AIM OF THE TASK: Reproduce the listing word for word, leaving every picture behind.

━━━━━━━━

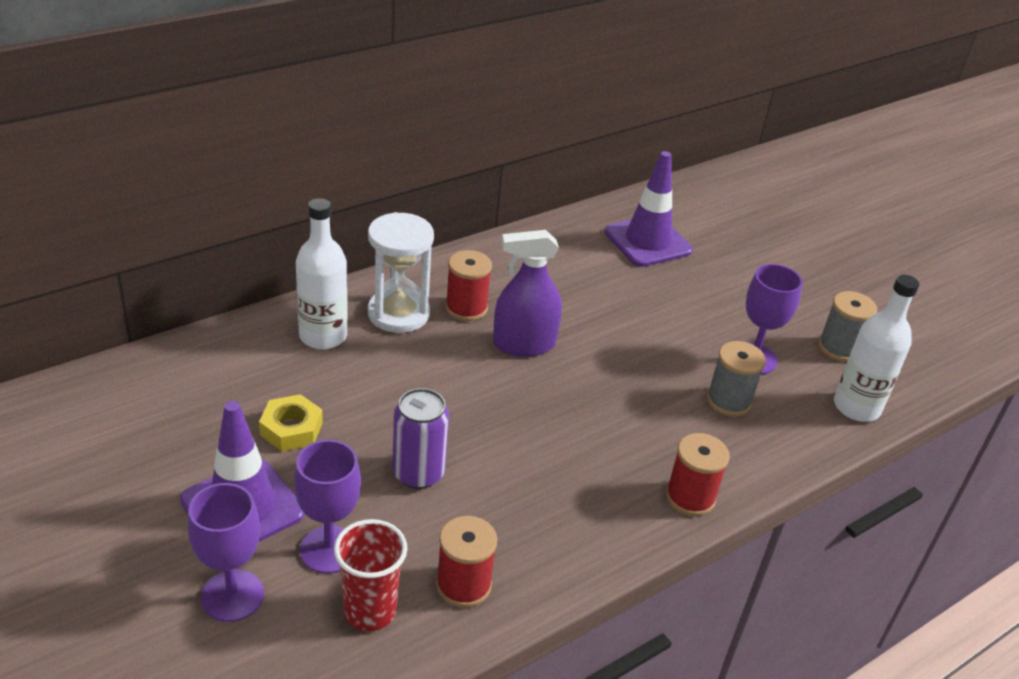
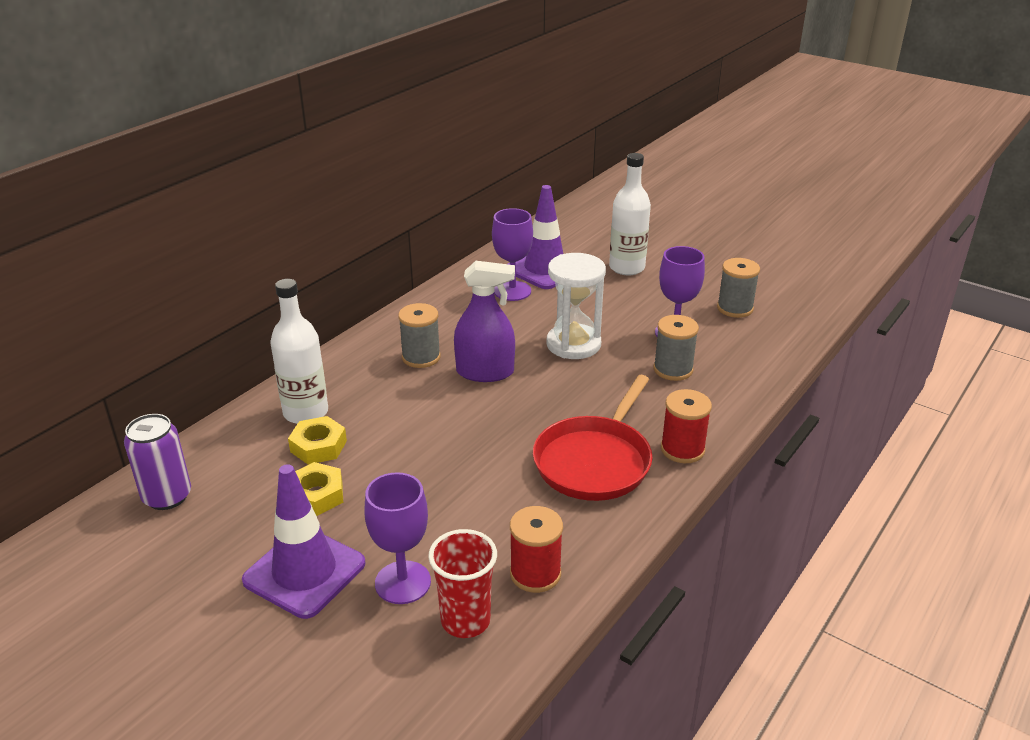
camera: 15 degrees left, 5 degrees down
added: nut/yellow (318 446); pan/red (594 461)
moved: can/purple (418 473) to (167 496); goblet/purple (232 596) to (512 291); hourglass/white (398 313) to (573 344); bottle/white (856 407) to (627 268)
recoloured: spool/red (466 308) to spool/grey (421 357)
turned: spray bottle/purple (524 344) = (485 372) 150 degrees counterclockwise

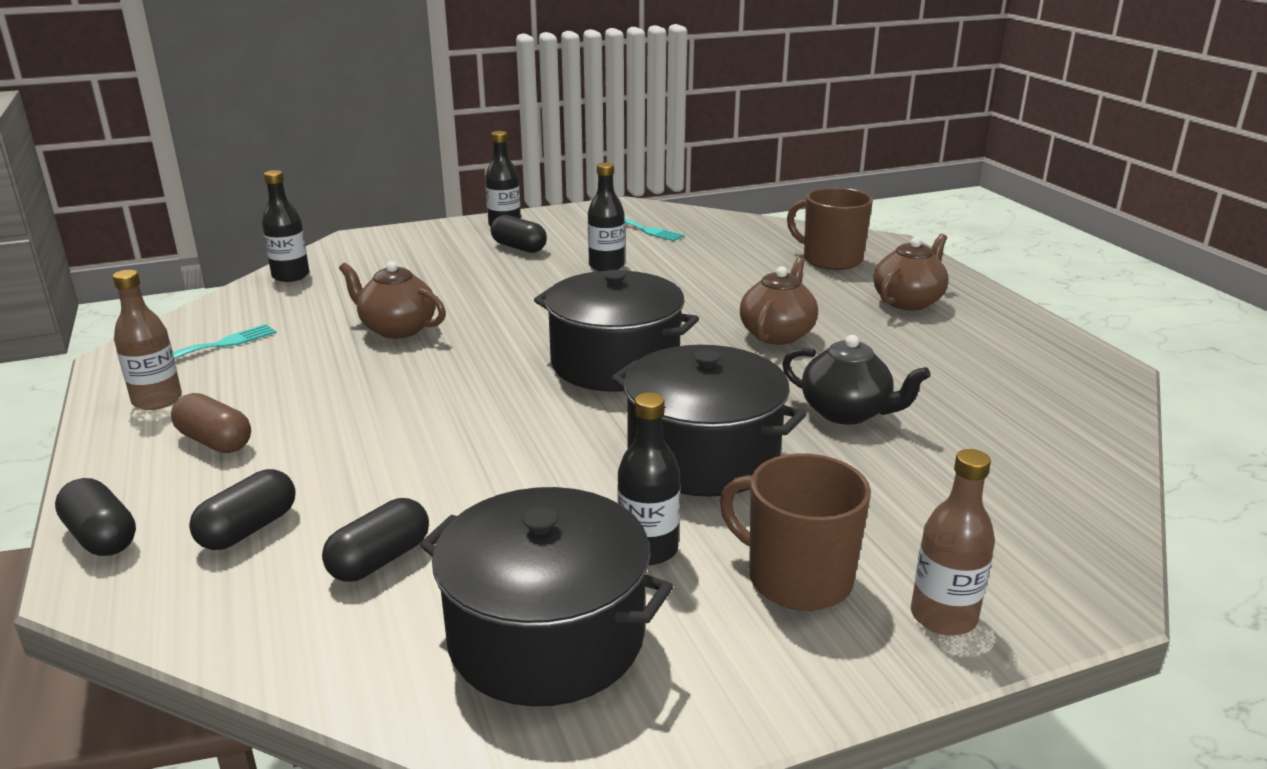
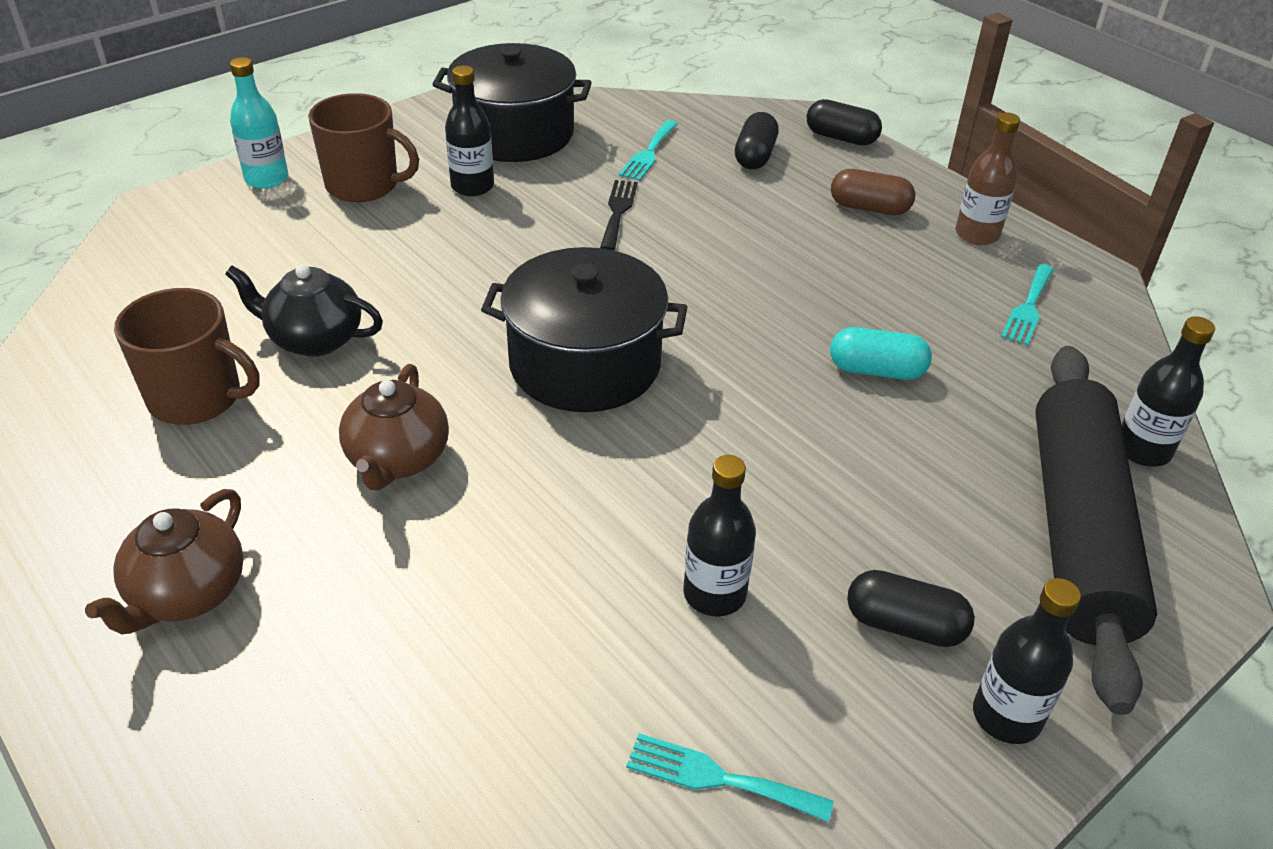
camera: 160 degrees right, 15 degrees up
removed: pot/black (703 456)
added: fork/black (618 211); rolling pin/black (1078 531)
moved: mug/brown (831 259) to (197 398)
replaced: capsule/black (380 560) to fork/turquoise (648 153); teapot/brown (397 329) to capsule/turquoise (876 370)
recoloured: bottle/brown (943 616) to bottle/turquoise (266 179)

━━━━━━━━

TASK RESPONSE:
camera: 15 degrees left, 5 degrees down
added: nut/yellow (318 446); pan/red (594 461)
moved: can/purple (418 473) to (167 496); goblet/purple (232 596) to (512 291); hourglass/white (398 313) to (573 344); bottle/white (856 407) to (627 268)
recoloured: spool/red (466 308) to spool/grey (421 357)
turned: spray bottle/purple (524 344) = (485 372) 150 degrees counterclockwise

camera: 160 degrees right, 15 degrees up
removed: pot/black (703 456)
added: fork/black (618 211); rolling pin/black (1078 531)
moved: mug/brown (831 259) to (197 398)
replaced: capsule/black (380 560) to fork/turquoise (648 153); teapot/brown (397 329) to capsule/turquoise (876 370)
recoloured: bottle/brown (943 616) to bottle/turquoise (266 179)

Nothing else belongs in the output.